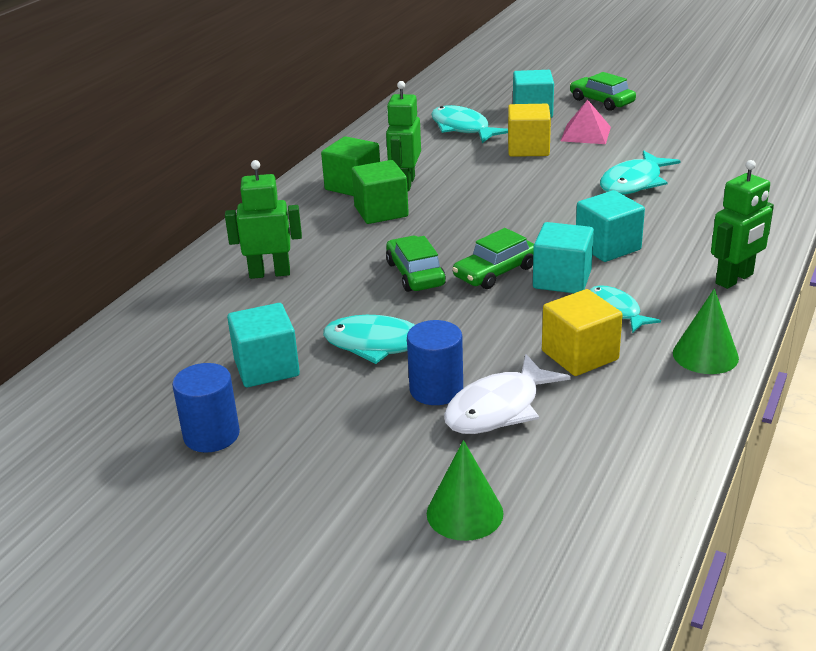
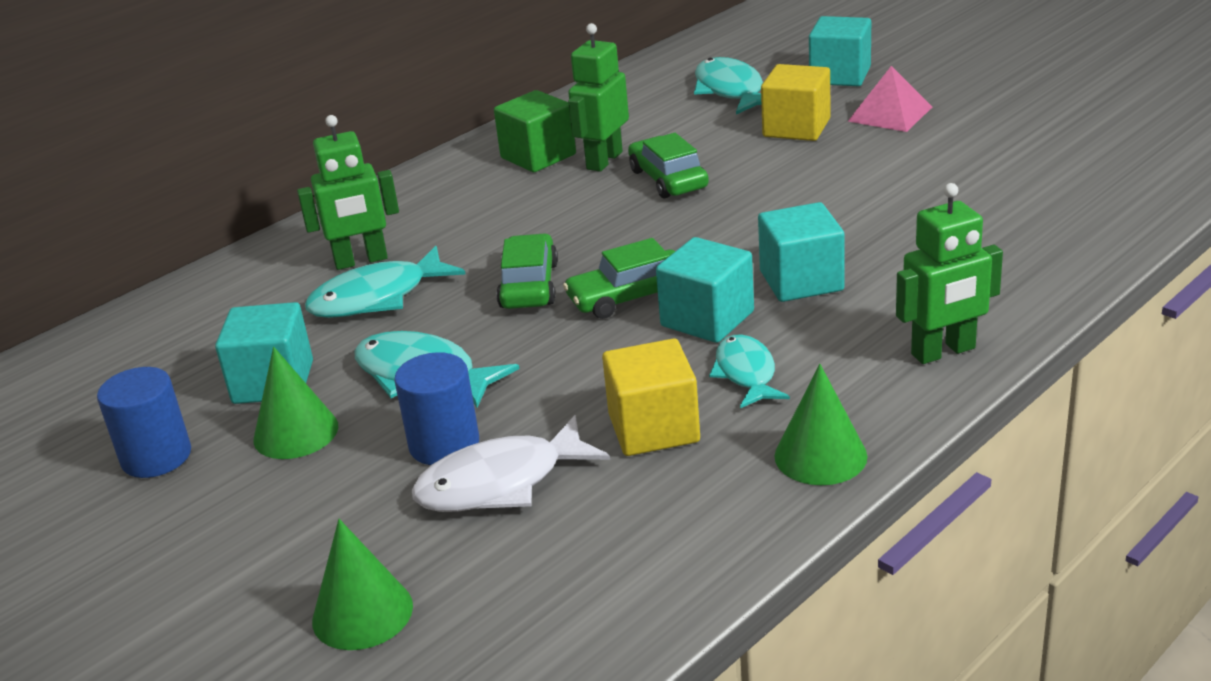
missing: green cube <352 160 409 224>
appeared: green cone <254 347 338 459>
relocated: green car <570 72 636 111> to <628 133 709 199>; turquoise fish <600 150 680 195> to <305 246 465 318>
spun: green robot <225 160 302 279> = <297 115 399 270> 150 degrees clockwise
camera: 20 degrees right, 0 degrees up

^^^^

* [Task to carry out]: Wherever the word "degrees" turns up in a line of the entries above, copy that line.

* [Exercise response]:
spun: green robot <225 160 302 279> = <297 115 399 270> 150 degrees clockwise
camera: 20 degrees right, 0 degrees up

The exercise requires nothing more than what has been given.